Goal of the exercise:
Print every entry again, precisely as written.

Provided entries:

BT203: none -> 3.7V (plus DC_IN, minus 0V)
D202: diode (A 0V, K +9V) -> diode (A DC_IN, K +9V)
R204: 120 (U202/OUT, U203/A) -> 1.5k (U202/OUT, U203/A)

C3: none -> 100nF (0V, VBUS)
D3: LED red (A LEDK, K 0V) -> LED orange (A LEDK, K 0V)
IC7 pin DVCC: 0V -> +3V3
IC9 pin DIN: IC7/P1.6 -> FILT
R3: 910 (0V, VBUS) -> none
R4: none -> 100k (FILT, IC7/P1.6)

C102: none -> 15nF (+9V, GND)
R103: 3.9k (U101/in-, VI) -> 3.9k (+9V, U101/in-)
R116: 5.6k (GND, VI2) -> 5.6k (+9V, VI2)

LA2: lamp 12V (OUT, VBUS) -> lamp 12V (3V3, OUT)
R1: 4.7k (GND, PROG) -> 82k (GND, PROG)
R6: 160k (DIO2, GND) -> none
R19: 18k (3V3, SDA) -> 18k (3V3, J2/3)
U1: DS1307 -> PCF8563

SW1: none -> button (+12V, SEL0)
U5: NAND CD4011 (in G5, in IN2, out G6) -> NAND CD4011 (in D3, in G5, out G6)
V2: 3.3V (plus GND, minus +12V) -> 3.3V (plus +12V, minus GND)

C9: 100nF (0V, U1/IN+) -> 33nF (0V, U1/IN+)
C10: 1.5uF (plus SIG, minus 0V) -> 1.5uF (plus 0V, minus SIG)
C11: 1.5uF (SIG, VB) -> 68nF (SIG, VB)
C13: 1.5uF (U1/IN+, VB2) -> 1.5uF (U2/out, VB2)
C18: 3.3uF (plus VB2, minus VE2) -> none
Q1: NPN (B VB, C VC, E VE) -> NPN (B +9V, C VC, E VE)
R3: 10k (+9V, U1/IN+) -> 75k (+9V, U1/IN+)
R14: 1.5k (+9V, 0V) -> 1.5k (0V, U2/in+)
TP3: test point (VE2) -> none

Output for this exercise:
BT203: none -> 3.7V (plus DC_IN, minus 0V)
D202: diode (A 0V, K +9V) -> diode (A DC_IN, K +9V)
R204: 120 (U202/OUT, U203/A) -> 1.5k (U202/OUT, U203/A)

C3: none -> 100nF (0V, VBUS)
D3: LED red (A LEDK, K 0V) -> LED orange (A LEDK, K 0V)
IC7 pin DVCC: 0V -> +3V3
IC9 pin DIN: IC7/P1.6 -> FILT
R3: 910 (0V, VBUS) -> none
R4: none -> 100k (FILT, IC7/P1.6)

C102: none -> 15nF (+9V, GND)
R103: 3.9k (U101/in-, VI) -> 3.9k (+9V, U101/in-)
R116: 5.6k (GND, VI2) -> 5.6k (+9V, VI2)

LA2: lamp 12V (OUT, VBUS) -> lamp 12V (3V3, OUT)
R1: 4.7k (GND, PROG) -> 82k (GND, PROG)
R6: 160k (DIO2, GND) -> none
R19: 18k (3V3, SDA) -> 18k (3V3, J2/3)
U1: DS1307 -> PCF8563

SW1: none -> button (+12V, SEL0)
U5: NAND CD4011 (in G5, in IN2, out G6) -> NAND CD4011 (in D3, in G5, out G6)
V2: 3.3V (plus GND, minus +12V) -> 3.3V (plus +12V, minus GND)

C9: 100nF (0V, U1/IN+) -> 33nF (0V, U1/IN+)
C10: 1.5uF (plus SIG, minus 0V) -> 1.5uF (plus 0V, minus SIG)
C11: 1.5uF (SIG, VB) -> 68nF (SIG, VB)
C13: 1.5uF (U1/IN+, VB2) -> 1.5uF (U2/out, VB2)
C18: 3.3uF (plus VB2, minus VE2) -> none
Q1: NPN (B VB, C VC, E VE) -> NPN (B +9V, C VC, E VE)
R3: 10k (+9V, U1/IN+) -> 75k (+9V, U1/IN+)
R14: 1.5k (+9V, 0V) -> 1.5k (0V, U2/in+)
TP3: test point (VE2) -> none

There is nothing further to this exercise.